## AVAILABLE DATA
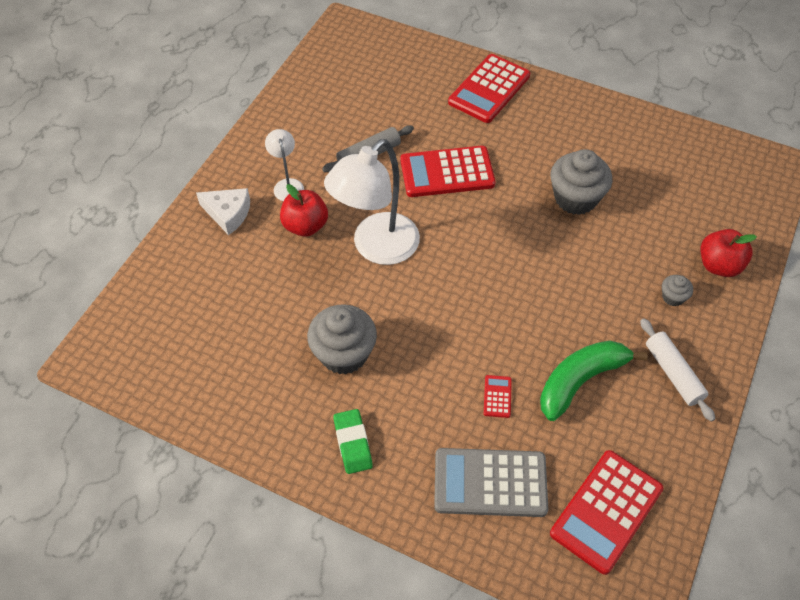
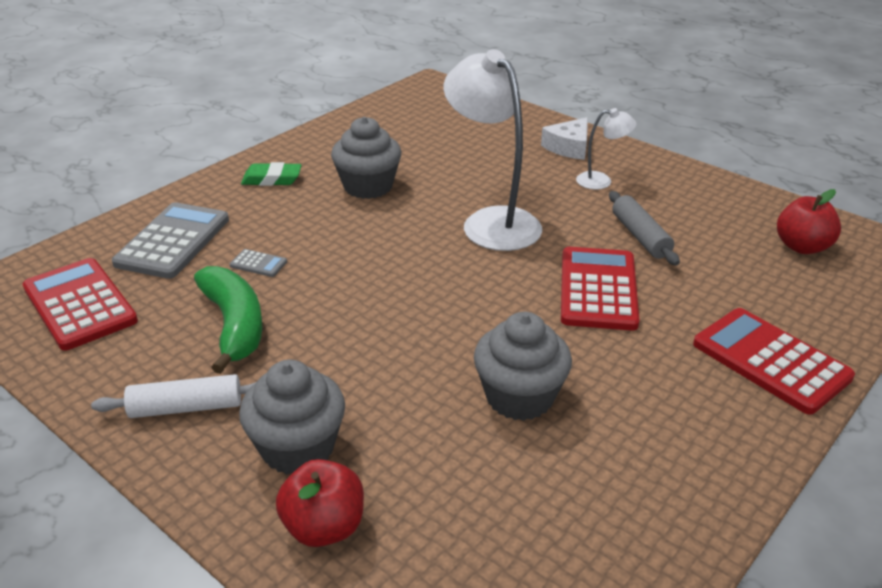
camera: 105 degrees right, 20 degrees down
(305, 226) = (538, 185): red apple -> red apple (802, 247)
(497, 396) = (258, 264): red calculator -> grey calculator
(673, 297) = (298, 448): grey cupcake -> grey cupcake, size x2.11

## EXERCISE INSTRUCTIONS
Nothing but the lines from the one containing "(305, 226) = (538, 185): red" through the last line of the data above should be set down, word for word.

## YOUR RESPONSE
(305, 226) = (538, 185): red apple -> red apple (802, 247)
(497, 396) = (258, 264): red calculator -> grey calculator
(673, 297) = (298, 448): grey cupcake -> grey cupcake, size x2.11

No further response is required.